Task item: Please write out exactly the lines that begin at the line containing "pink plate B1:B2" and run to the end of the records.

Object tracking records:

• • • • •

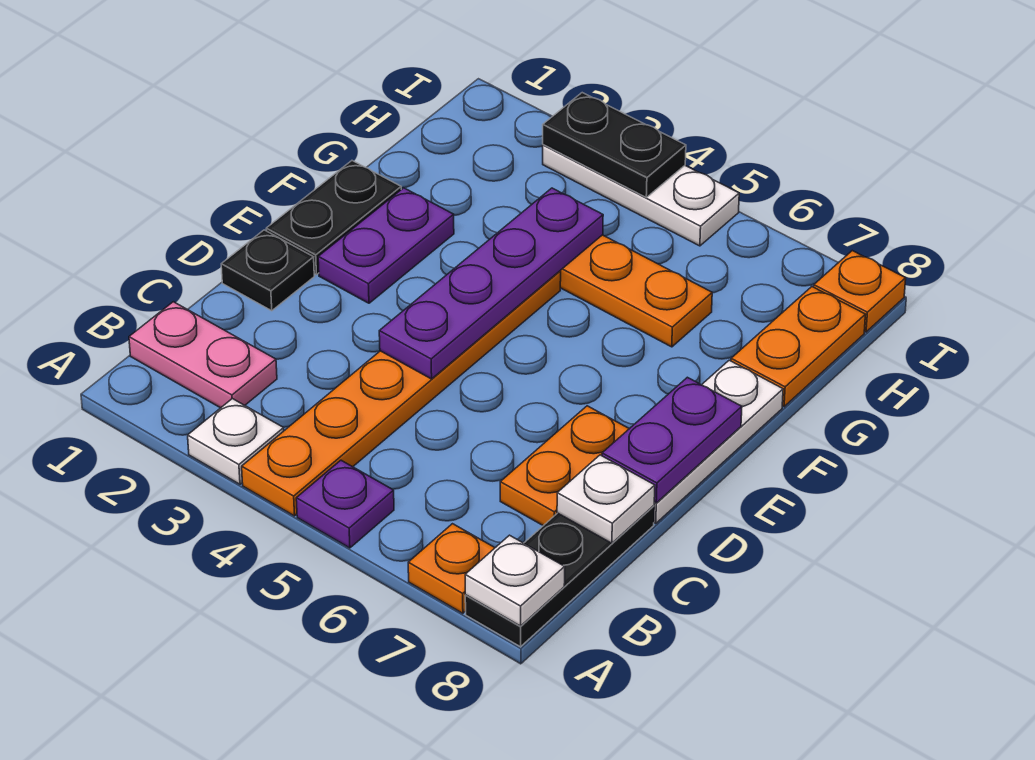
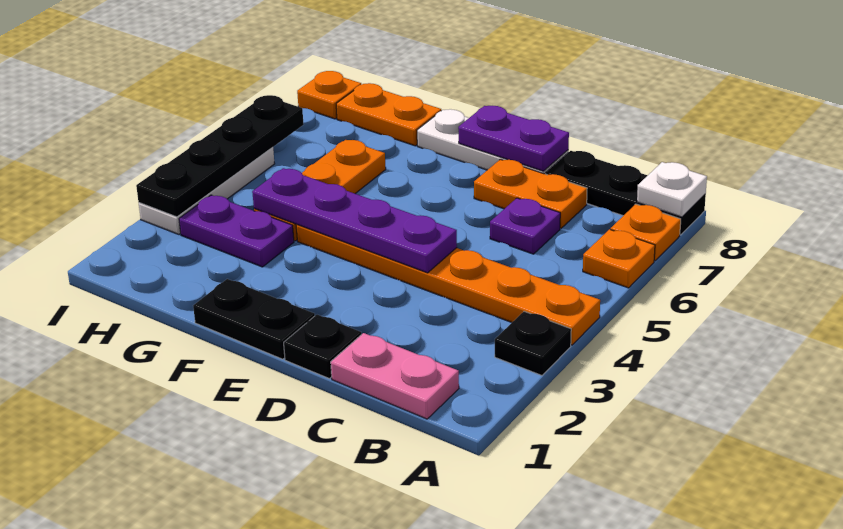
white plate A3 level 1 -> black plate A3 level 1
purple plate A5 level 1 -> purple plate C6 level 1
none -> orange plate A6 level 1
pink plate B1:B2 level 1 -> pink plate B1:C1 level 1
white plate C8 level 2 -> none
purple plate E2:F2 level 1 -> purple plate G3:H3 level 1
black plate I3:I4 level 2 -> black plate I3:I6 level 2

• • • • •

Response:
pink plate B1:B2 level 1 -> pink plate B1:C1 level 1
white plate C8 level 2 -> none
purple plate E2:F2 level 1 -> purple plate G3:H3 level 1
black plate I3:I4 level 2 -> black plate I3:I6 level 2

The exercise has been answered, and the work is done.